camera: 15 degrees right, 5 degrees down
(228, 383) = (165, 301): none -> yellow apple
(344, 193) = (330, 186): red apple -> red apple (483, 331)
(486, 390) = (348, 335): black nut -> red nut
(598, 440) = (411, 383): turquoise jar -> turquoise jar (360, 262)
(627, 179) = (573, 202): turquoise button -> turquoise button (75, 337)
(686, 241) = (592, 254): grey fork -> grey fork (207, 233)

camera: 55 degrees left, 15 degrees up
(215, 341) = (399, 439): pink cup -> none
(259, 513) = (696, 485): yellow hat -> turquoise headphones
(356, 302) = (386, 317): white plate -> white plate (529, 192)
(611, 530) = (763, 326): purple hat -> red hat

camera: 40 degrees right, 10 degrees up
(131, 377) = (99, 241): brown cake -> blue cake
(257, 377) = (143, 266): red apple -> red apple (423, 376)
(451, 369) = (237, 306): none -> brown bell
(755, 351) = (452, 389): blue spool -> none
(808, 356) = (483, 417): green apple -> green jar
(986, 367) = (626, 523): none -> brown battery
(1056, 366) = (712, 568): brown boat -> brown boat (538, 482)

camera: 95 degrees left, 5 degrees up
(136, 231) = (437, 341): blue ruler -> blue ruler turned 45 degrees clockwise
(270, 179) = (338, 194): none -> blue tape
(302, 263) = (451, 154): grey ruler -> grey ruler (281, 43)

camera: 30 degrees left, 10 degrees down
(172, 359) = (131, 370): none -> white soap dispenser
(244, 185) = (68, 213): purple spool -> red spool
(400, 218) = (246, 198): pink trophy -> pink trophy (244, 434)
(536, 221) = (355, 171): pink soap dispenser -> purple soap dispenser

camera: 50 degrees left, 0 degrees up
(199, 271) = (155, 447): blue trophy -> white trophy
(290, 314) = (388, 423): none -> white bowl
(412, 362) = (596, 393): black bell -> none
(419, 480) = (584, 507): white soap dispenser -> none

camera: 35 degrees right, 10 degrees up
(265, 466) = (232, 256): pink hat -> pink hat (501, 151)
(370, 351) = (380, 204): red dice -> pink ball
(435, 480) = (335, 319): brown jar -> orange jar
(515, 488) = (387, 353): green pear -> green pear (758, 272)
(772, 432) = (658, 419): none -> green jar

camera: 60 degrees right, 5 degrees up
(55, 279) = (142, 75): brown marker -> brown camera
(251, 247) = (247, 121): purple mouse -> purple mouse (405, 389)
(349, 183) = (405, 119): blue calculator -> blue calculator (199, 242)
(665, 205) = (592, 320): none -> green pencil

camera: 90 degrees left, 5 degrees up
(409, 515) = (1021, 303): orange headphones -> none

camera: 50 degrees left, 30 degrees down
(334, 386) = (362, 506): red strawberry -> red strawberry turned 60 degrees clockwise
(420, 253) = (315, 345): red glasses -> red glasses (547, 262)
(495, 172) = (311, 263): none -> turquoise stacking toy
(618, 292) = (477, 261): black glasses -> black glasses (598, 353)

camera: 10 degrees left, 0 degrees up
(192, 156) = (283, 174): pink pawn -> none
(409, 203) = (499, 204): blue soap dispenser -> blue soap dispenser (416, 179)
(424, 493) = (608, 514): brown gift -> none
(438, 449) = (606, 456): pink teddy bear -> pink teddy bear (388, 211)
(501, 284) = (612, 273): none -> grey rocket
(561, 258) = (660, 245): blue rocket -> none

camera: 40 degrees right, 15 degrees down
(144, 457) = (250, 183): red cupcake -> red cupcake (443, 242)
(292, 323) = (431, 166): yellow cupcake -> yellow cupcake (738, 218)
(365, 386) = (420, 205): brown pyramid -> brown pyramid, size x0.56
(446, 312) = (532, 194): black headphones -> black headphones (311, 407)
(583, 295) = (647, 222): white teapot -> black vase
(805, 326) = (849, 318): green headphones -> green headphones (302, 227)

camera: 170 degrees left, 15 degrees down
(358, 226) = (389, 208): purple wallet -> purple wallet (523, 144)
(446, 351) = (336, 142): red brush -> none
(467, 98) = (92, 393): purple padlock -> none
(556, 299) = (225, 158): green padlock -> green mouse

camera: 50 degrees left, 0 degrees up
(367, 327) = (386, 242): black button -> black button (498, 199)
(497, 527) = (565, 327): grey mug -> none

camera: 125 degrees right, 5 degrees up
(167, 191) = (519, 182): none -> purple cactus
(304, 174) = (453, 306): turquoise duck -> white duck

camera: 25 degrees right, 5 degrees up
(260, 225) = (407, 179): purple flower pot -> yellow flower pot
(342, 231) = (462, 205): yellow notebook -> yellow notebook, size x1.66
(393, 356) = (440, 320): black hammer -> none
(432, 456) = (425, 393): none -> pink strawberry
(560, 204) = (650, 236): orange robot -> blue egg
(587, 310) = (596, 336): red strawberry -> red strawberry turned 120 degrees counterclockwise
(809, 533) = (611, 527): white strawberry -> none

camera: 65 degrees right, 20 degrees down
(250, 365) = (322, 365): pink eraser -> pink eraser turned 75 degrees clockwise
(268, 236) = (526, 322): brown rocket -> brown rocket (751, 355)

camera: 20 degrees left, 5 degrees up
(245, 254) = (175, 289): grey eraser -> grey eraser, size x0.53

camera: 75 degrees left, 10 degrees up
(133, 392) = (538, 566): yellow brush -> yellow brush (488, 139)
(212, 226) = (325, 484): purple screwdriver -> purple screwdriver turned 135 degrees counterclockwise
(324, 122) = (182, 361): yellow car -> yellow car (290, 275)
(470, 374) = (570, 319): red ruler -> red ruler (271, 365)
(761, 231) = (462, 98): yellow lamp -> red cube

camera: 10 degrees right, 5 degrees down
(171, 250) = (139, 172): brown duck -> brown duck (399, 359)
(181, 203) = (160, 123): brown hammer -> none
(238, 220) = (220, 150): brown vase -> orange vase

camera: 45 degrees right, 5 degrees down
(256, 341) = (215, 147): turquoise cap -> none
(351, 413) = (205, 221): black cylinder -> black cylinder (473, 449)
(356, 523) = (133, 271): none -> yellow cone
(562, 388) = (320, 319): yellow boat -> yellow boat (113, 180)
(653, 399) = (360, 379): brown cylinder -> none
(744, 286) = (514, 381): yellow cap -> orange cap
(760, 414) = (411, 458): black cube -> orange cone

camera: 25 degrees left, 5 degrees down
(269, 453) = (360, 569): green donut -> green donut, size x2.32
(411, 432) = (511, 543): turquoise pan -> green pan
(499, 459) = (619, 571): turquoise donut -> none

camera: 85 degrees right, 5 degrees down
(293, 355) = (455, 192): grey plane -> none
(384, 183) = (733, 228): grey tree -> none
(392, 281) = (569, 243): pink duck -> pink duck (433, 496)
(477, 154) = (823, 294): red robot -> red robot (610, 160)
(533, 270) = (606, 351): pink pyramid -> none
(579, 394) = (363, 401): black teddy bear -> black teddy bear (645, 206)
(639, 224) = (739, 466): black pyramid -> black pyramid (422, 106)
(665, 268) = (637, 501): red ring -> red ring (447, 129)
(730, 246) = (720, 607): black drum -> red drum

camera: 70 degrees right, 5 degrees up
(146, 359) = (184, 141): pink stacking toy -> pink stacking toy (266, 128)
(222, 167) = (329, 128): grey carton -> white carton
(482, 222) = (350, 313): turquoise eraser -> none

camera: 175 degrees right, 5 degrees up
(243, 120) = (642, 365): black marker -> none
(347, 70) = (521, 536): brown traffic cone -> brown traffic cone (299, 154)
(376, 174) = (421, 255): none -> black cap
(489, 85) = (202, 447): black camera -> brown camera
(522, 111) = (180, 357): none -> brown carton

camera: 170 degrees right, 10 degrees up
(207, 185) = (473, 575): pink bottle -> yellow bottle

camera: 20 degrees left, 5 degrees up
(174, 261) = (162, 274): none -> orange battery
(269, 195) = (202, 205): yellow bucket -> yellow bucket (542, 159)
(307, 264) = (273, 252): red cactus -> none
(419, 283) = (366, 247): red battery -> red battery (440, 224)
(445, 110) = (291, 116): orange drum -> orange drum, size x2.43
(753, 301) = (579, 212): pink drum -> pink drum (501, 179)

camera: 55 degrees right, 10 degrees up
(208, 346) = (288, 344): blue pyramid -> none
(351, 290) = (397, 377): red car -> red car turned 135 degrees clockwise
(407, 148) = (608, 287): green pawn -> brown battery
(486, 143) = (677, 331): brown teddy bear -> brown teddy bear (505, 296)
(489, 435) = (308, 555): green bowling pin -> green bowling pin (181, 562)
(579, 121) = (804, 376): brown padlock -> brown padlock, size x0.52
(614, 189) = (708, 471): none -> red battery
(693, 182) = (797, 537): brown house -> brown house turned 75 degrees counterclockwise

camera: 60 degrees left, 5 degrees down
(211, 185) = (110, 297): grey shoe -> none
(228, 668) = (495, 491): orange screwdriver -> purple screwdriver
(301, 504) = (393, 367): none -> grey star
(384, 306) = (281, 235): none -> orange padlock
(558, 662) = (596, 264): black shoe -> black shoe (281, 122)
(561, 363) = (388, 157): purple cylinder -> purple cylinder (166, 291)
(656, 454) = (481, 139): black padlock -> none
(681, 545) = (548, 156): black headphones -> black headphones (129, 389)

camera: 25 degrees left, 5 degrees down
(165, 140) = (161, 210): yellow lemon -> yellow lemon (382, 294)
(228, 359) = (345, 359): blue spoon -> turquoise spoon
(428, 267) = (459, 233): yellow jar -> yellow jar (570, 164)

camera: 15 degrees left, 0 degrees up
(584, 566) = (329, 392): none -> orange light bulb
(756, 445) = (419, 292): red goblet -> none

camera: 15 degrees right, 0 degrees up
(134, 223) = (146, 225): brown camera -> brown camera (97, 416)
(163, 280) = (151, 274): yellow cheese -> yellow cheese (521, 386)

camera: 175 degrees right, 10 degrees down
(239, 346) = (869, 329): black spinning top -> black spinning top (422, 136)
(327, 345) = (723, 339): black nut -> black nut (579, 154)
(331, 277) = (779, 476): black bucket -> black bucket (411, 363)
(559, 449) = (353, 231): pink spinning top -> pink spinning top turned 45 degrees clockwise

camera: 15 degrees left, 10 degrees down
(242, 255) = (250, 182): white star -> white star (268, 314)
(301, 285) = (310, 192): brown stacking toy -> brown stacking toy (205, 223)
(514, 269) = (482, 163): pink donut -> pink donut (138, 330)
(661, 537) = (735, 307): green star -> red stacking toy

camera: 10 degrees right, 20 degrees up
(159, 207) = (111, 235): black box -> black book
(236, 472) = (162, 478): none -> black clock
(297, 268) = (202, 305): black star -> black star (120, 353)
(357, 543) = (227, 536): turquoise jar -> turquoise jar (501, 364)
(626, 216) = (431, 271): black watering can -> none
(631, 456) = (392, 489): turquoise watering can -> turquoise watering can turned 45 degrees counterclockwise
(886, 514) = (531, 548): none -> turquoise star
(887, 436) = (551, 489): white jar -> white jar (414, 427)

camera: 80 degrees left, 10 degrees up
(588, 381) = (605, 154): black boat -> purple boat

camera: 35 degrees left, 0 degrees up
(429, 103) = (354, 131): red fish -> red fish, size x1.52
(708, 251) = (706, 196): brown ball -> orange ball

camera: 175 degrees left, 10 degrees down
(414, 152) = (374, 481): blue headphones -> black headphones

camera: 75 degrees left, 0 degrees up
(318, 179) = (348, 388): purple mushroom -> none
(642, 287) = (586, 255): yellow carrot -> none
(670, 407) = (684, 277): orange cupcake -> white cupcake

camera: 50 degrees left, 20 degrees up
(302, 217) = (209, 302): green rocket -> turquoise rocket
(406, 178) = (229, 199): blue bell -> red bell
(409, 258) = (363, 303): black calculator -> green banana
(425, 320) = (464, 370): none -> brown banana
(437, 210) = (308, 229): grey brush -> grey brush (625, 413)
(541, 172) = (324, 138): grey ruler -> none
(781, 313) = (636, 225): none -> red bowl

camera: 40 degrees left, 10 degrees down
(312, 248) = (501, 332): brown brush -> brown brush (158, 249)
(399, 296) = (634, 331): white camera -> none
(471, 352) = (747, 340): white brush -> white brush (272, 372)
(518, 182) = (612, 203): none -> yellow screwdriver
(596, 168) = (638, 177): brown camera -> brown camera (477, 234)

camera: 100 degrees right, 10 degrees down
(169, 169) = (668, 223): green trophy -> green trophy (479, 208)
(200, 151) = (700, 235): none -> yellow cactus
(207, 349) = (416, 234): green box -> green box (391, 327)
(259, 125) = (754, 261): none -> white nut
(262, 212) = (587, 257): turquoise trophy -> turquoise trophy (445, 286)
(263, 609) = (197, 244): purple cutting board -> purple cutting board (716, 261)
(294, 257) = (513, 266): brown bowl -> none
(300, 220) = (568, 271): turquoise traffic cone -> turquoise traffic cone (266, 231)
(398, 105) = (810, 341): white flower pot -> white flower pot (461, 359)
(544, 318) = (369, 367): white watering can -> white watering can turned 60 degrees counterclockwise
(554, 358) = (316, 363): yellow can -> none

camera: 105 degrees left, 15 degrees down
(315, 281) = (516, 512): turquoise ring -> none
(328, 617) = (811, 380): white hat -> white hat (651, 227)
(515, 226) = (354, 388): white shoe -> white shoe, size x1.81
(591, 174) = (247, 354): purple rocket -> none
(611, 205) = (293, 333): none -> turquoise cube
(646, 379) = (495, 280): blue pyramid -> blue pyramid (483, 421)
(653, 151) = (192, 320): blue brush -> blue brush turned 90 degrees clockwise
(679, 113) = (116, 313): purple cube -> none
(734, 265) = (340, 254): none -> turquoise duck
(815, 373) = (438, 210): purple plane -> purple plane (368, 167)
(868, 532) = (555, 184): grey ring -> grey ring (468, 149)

--

▶ _Exercise requirements_: Once you find the line with "(412, 362) = (596, 393): black bell -> none" above, print it and every line after it up to and including the line with "camera: 60 degrees right, 5 degrees up", exactly as written and nothing else.

▶ _Result of this task_:
(412, 362) = (596, 393): black bell -> none
(419, 480) = (584, 507): white soap dispenser -> none

camera: 35 degrees right, 10 degrees up
(265, 466) = (232, 256): pink hat -> pink hat (501, 151)
(370, 351) = (380, 204): red dice -> pink ball
(435, 480) = (335, 319): brown jar -> orange jar
(515, 488) = (387, 353): green pear -> green pear (758, 272)
(772, 432) = (658, 419): none -> green jar

camera: 60 degrees right, 5 degrees up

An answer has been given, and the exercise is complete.